= Given data =
____

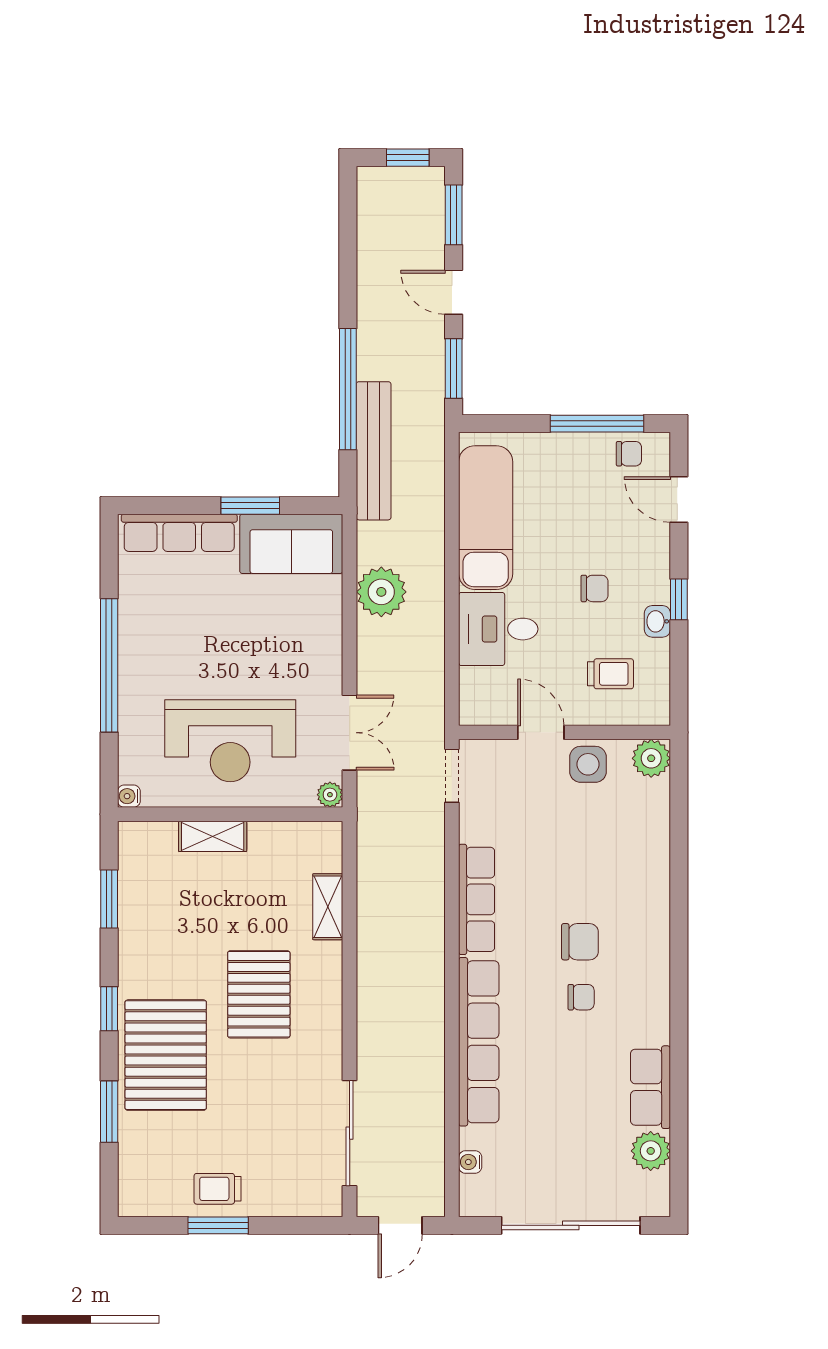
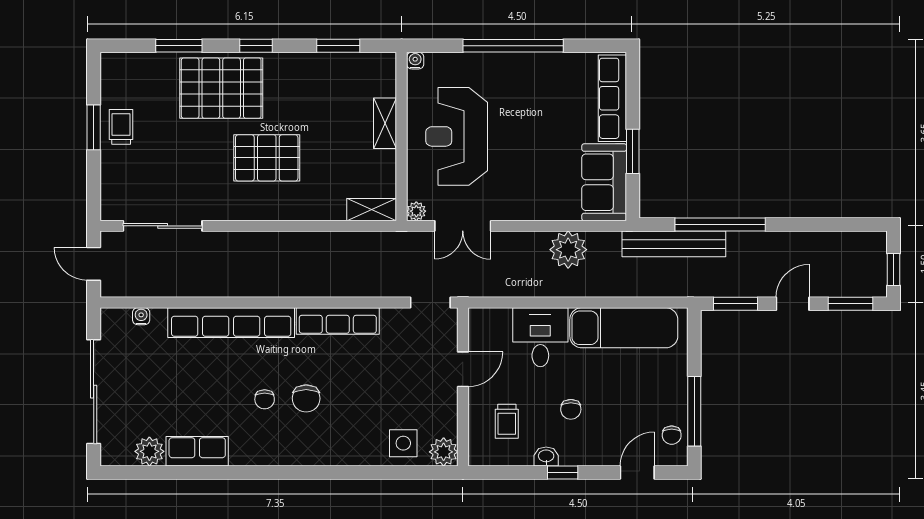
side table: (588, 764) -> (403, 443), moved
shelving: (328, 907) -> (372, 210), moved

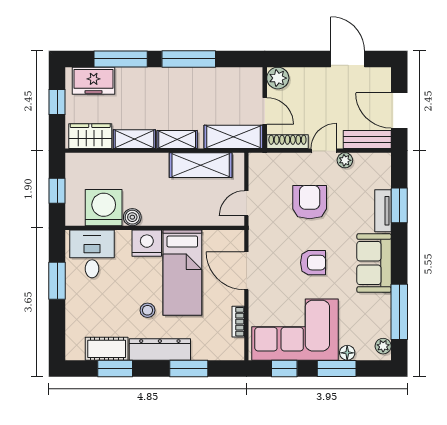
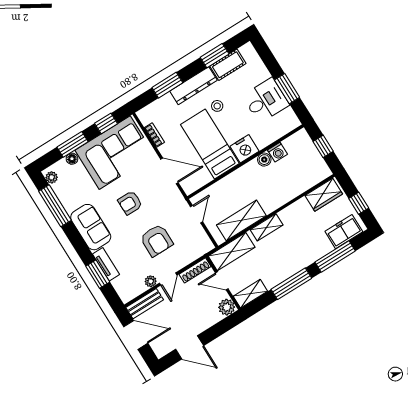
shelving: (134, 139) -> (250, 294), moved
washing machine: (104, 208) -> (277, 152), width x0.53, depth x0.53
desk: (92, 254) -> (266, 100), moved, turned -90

____

= What needs to be done =
Extract, verbatim, the lines from the one containing "washing machine: (104, 208)" through the last line of the listing above.

= Exercise solution =
washing machine: (104, 208) -> (277, 152), width x0.53, depth x0.53
desk: (92, 254) -> (266, 100), moved, turned -90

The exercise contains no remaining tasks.